WHAT THE EXERCISE ASKS: What's needed is a word-for-word retyping of the entries below, pictures omitted.

DATA:
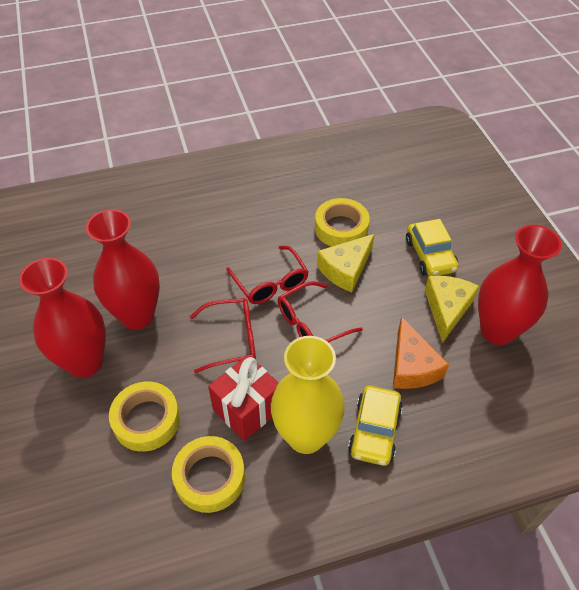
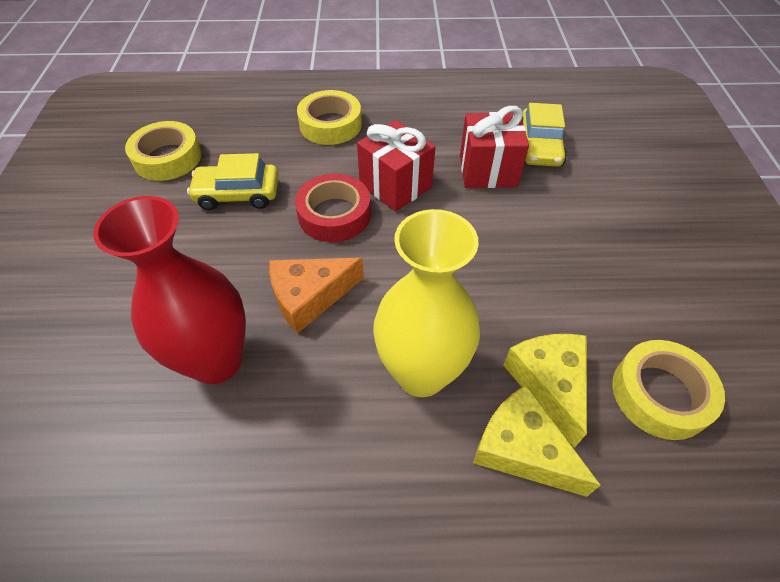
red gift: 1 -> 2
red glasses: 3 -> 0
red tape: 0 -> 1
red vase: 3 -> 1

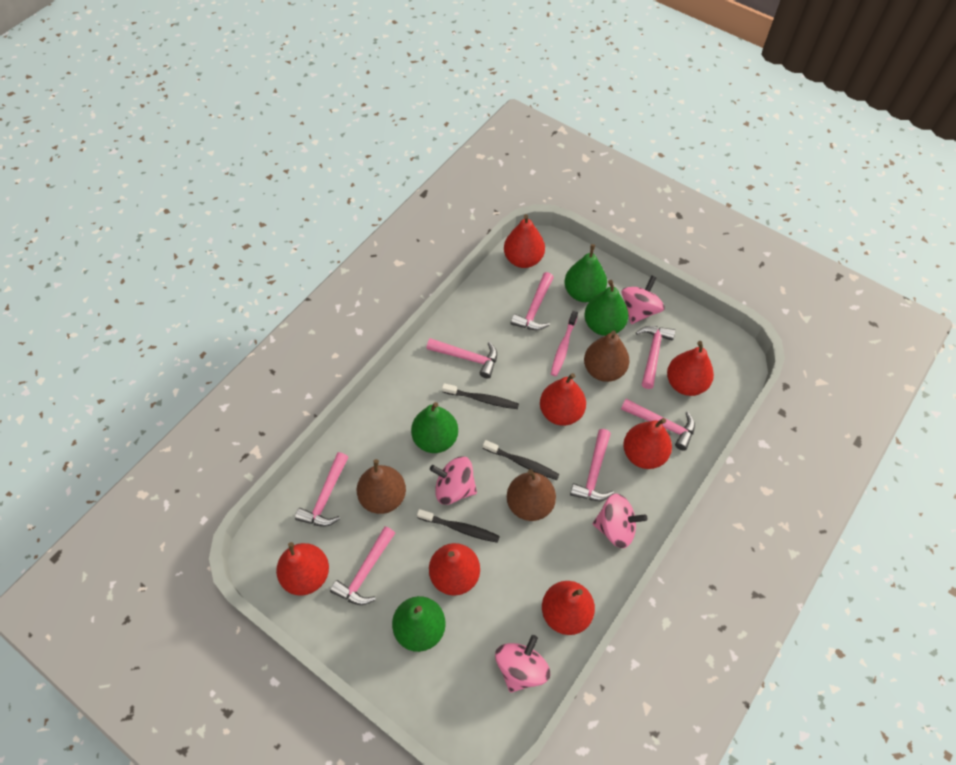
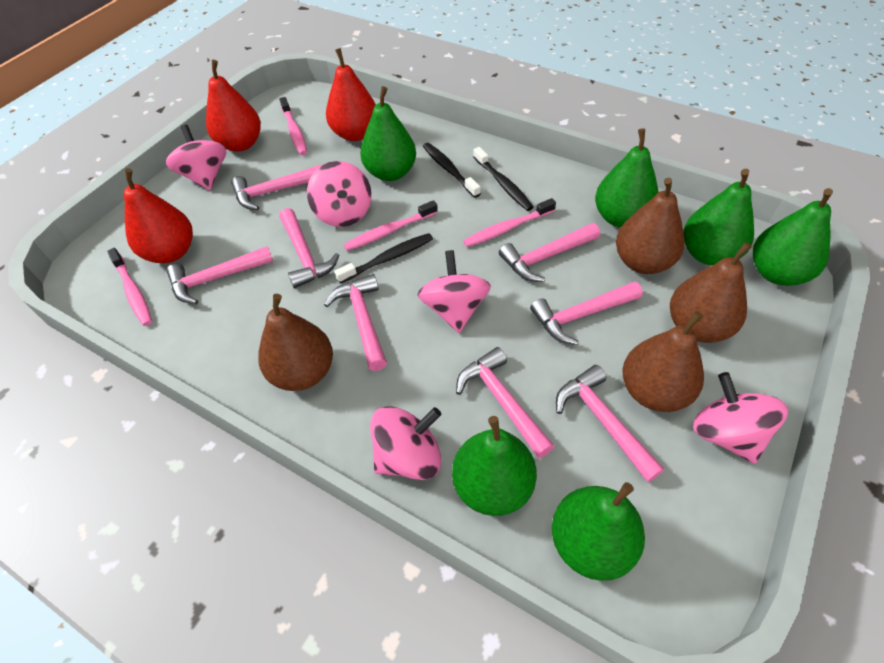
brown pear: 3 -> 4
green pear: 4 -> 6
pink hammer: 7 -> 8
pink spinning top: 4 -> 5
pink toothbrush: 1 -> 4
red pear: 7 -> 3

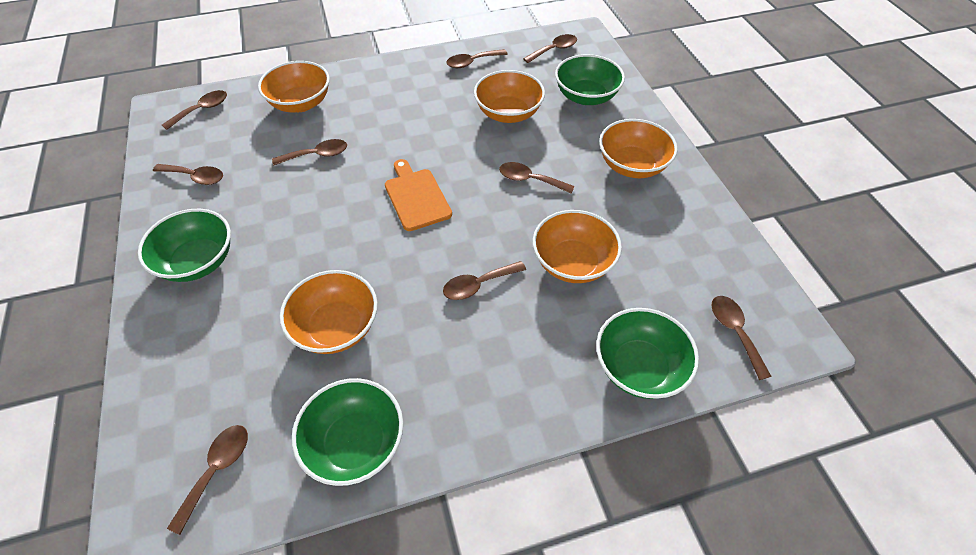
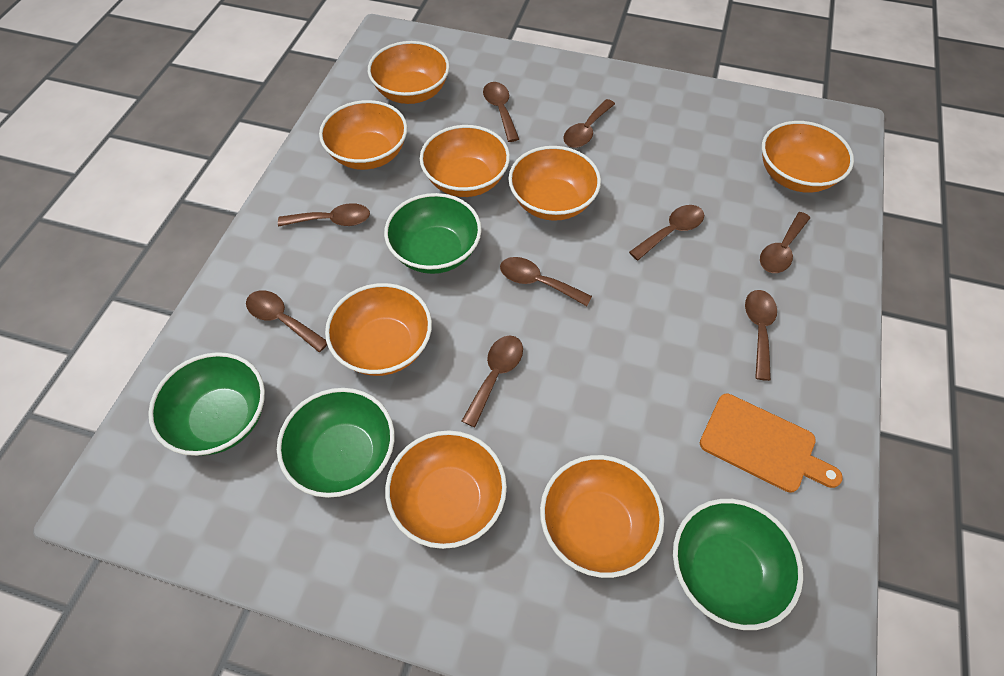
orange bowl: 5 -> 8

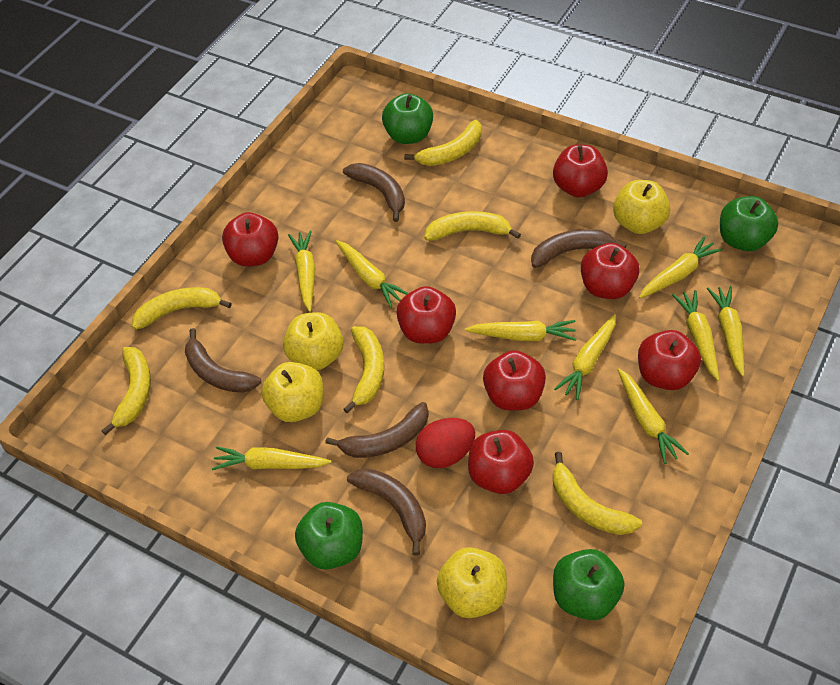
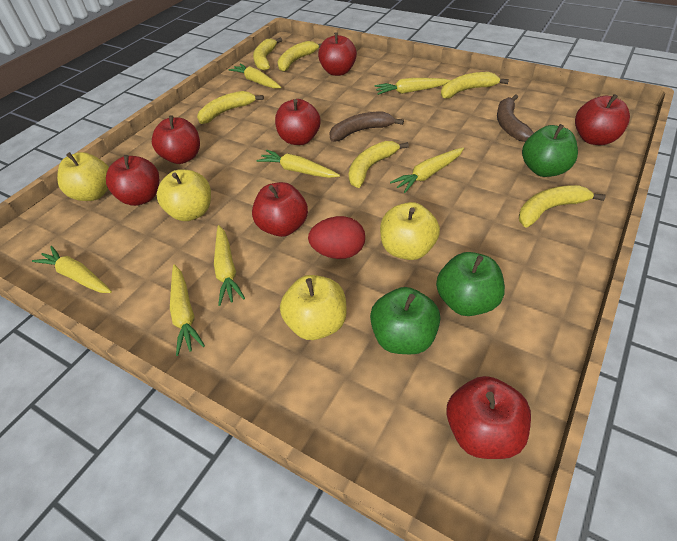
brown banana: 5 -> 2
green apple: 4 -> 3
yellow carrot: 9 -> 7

WRITTEN ANSWER:
red gift: 1 -> 2
red glasses: 3 -> 0
red tape: 0 -> 1
red vase: 3 -> 1

brown pear: 3 -> 4
green pear: 4 -> 6
pink hammer: 7 -> 8
pink spinning top: 4 -> 5
pink toothbrush: 1 -> 4
red pear: 7 -> 3

orange bowl: 5 -> 8

brown banana: 5 -> 2
green apple: 4 -> 3
yellow carrot: 9 -> 7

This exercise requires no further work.